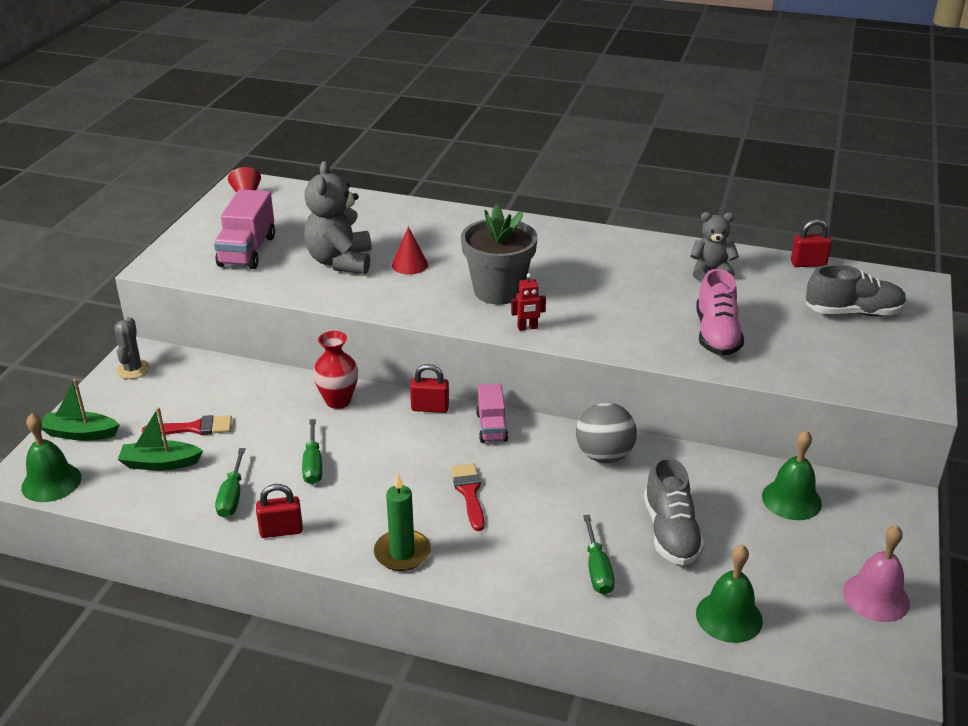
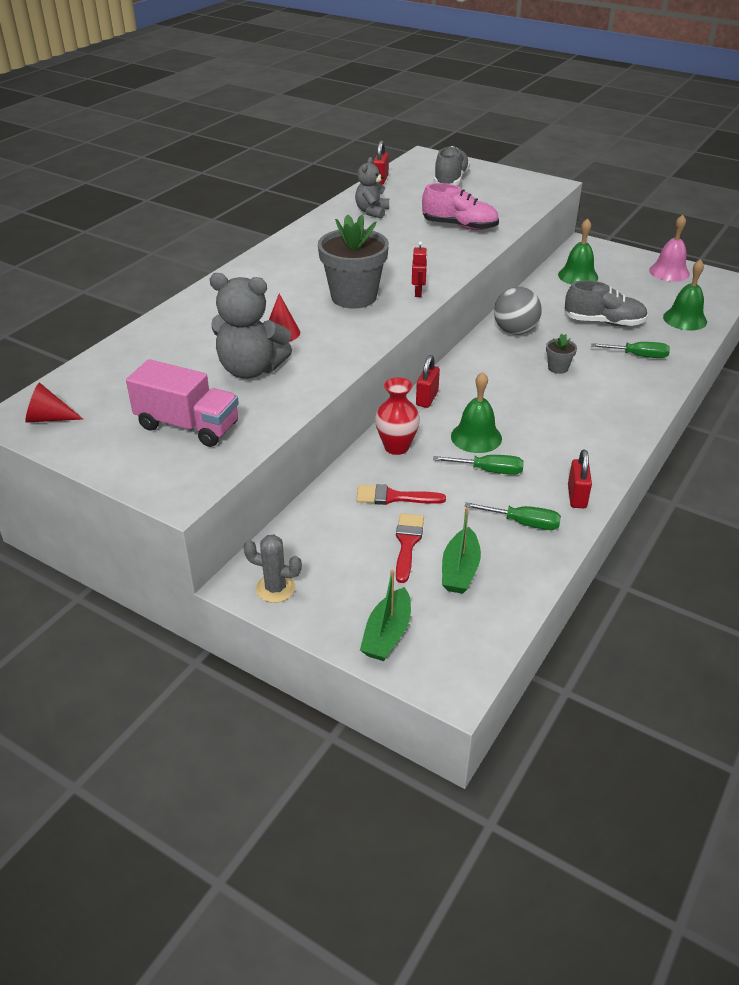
camera: 75 degrees left, 5 degrees up
green bell [21,413,82,502] -> green bell moved to [451,372,502,453]
green candle [374,473,431,571] -> none
red brush [451,463,484,531] -> red brush moved to [356,484,446,505]
pink truck [476,384,508,443] -> none
none -> grey flower pot [546,334,577,374]

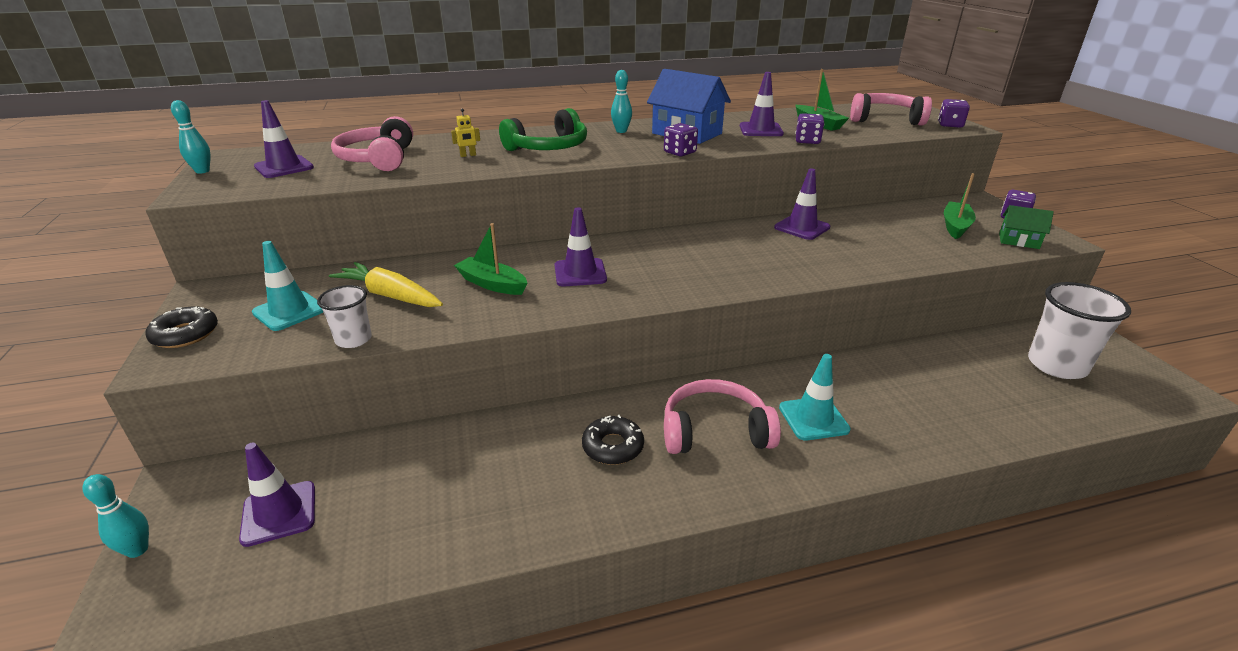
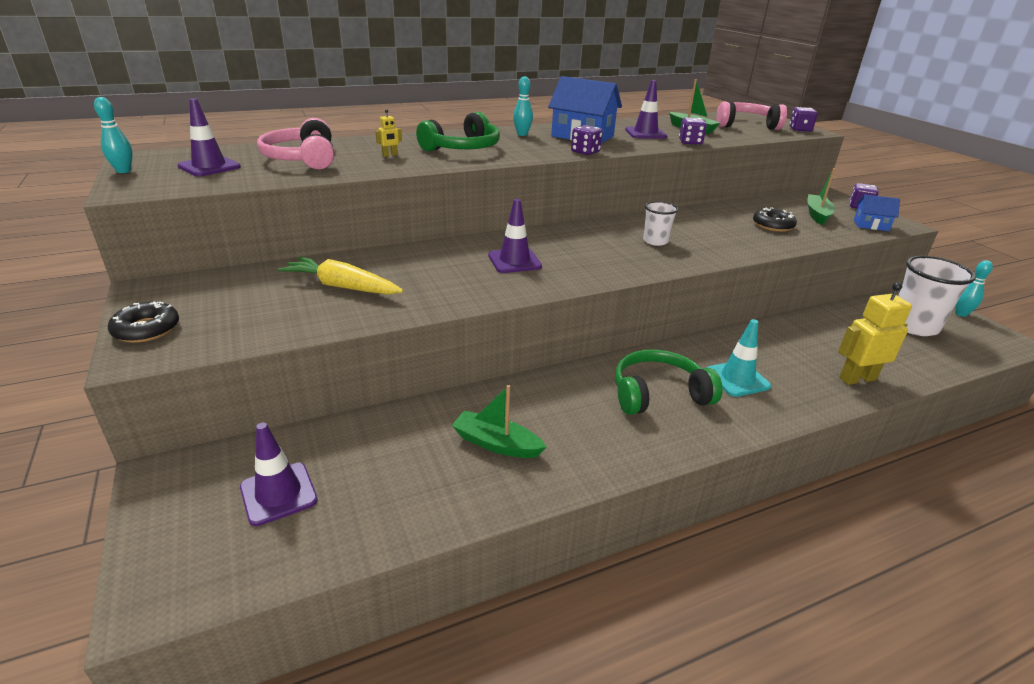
camera: 10 degrees left, 0 degrees up
turquoise bowling pin [82,474,149,558] -> turquoise bowling pin moved to [955,260,993,317]
turquoise traffic cone [252,241,323,331] -> none
white cup [317,285,372,348] -> white cup moved to [643,201,678,246]
green boat [454,223,527,295] -> green boat moved to [452,385,547,458]
black donut [582,415,644,465] -> black donut moved to [753,207,797,232]
pink headphones [664,379,781,454] -> green headphones [615,350,722,415]
purple traffic cone [774,169,830,240] -> none
green house [999,205,1054,249] -> blue house [854,195,900,231]
none -> yellow robot [838,282,912,385]

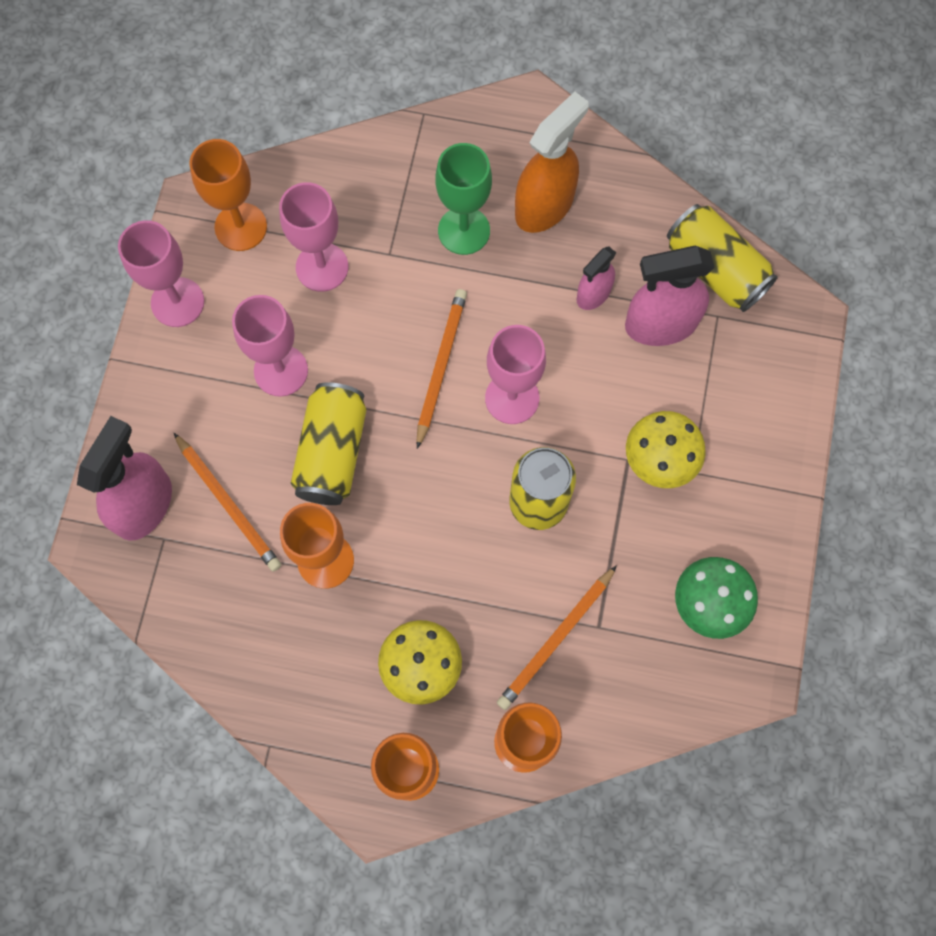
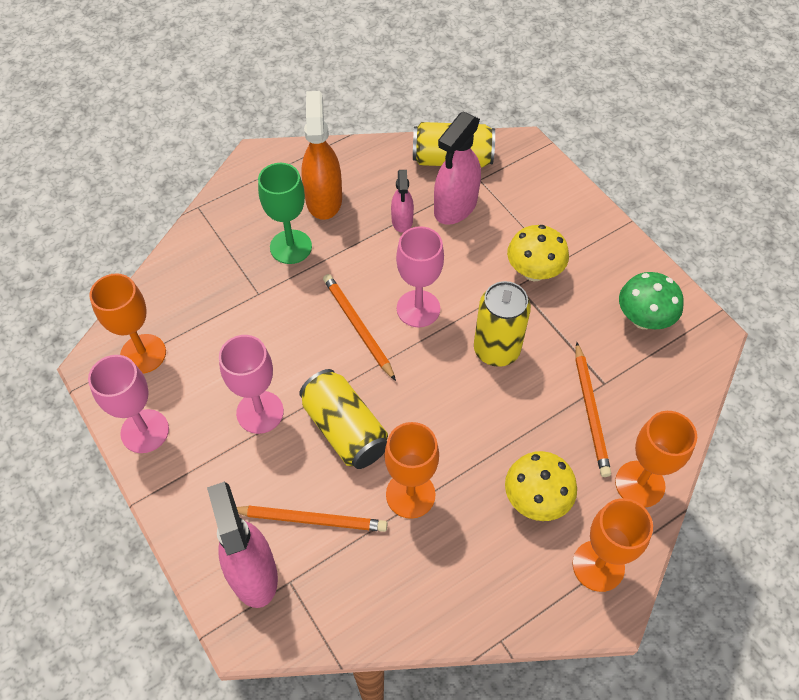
camera: 45 degrees left, 15 degrees down
pink goblet [279,182,349,292] -> none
◆ ◆ ◆ ◆
EXERCISE: Look through the data above. Find each line with the string "degrees" and copy it.

TASK RESULT:
camera: 75 degrees left, 5 degrees up
camera: 10 degrees left, 0 degrees up
camera: 45 degrees left, 15 degrees down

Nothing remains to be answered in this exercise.